*The task*: When a line in the listing below contains the word "brick", return a copy of that line.

*Supplied records*:
BEGIN
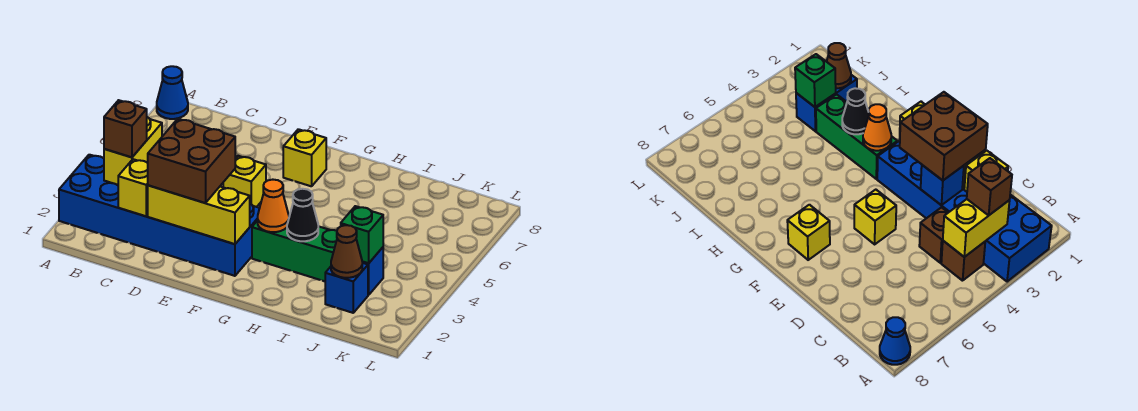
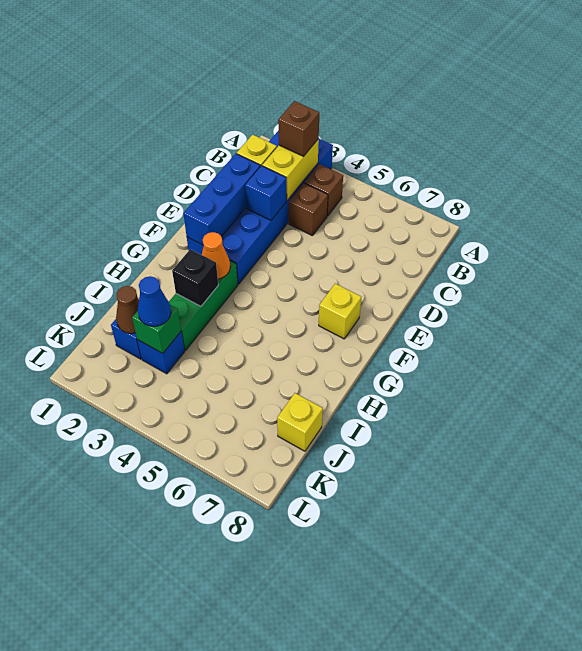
blue cone A8 level 1 -> blue cone J3 level 3
yellow brick B3:B4 level 2 -> yellow brick B3:C3 level 2
yellow brick D2:F2 level 2 -> blue brick D2:F2 level 2
brown brick D2:E3 level 3 -> none
yellow brick E5 level 1 -> yellow brick J8 level 1
black cone H3 level 2 -> black brick H3 level 2

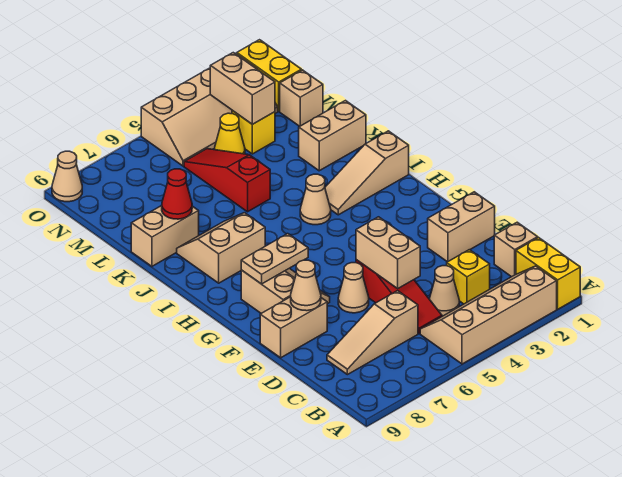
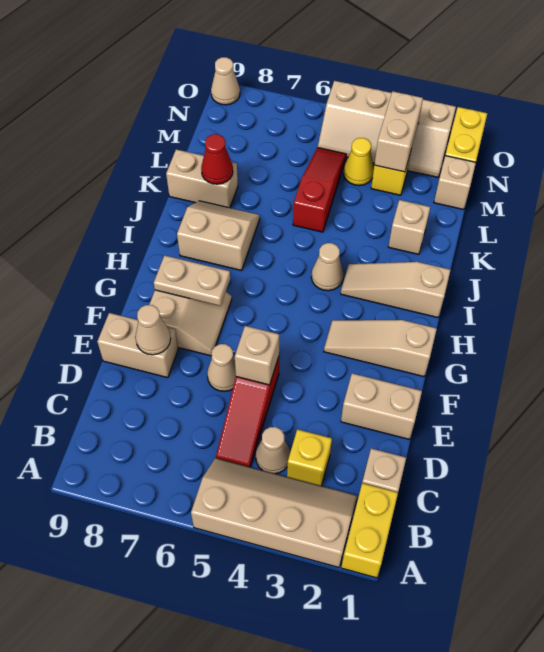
tan slope C6:C8 level 1 top 6 -> tan slope G1:G3 level 1 top 1
tan brick D5:E5 level 2 -> tan brick E5 level 2
tan brick K1:K2 level 1 -> tan brick K2 level 1

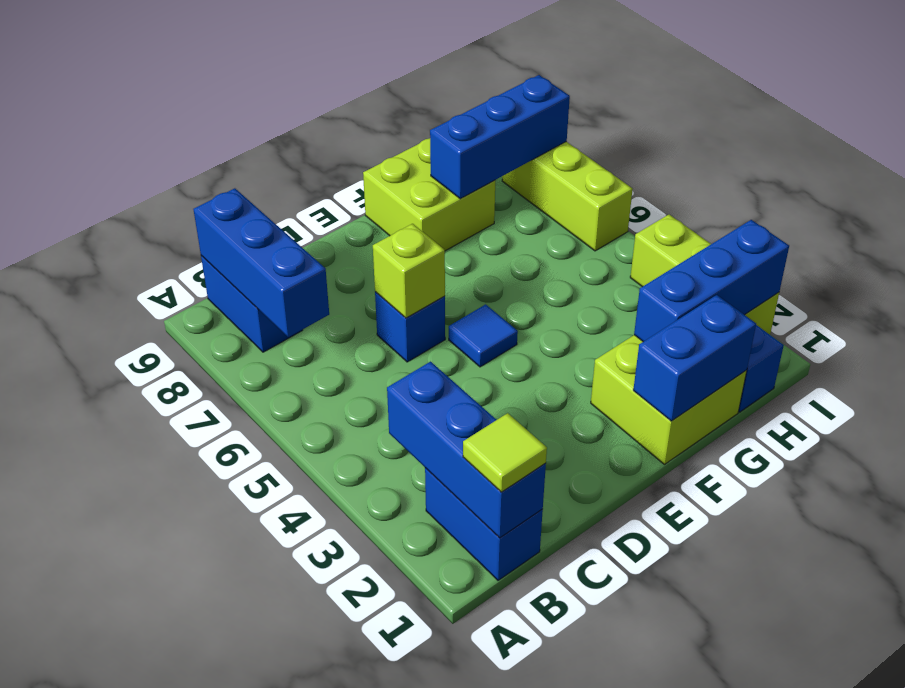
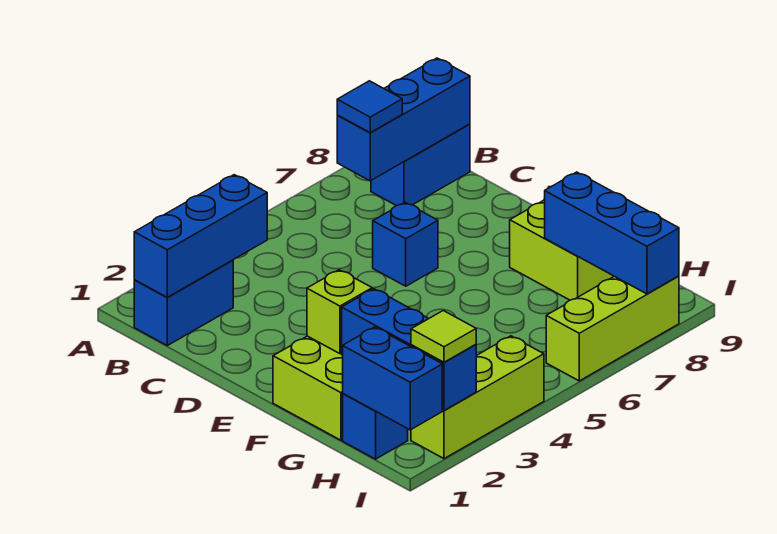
lime tile B1 level 3 -> lime tile I2 level 3
lime brick D6 level 2 -> lime brick F2 level 2
blue tile E5 level 1 -> blue tile B7 level 3
blue brick F1:G1 level 2 -> blue brick H1:I1 level 2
END
*Result of the task*:
yellow brick B3:B4 level 2 -> yellow brick B3:C3 level 2
yellow brick D2:F2 level 2 -> blue brick D2:F2 level 2
brown brick D2:E3 level 3 -> none
yellow brick E5 level 1 -> yellow brick J8 level 1
black cone H3 level 2 -> black brick H3 level 2
tan brick D5:E5 level 2 -> tan brick E5 level 2
tan brick K1:K2 level 1 -> tan brick K2 level 1
lime brick D6 level 2 -> lime brick F2 level 2
blue brick F1:G1 level 2 -> blue brick H1:I1 level 2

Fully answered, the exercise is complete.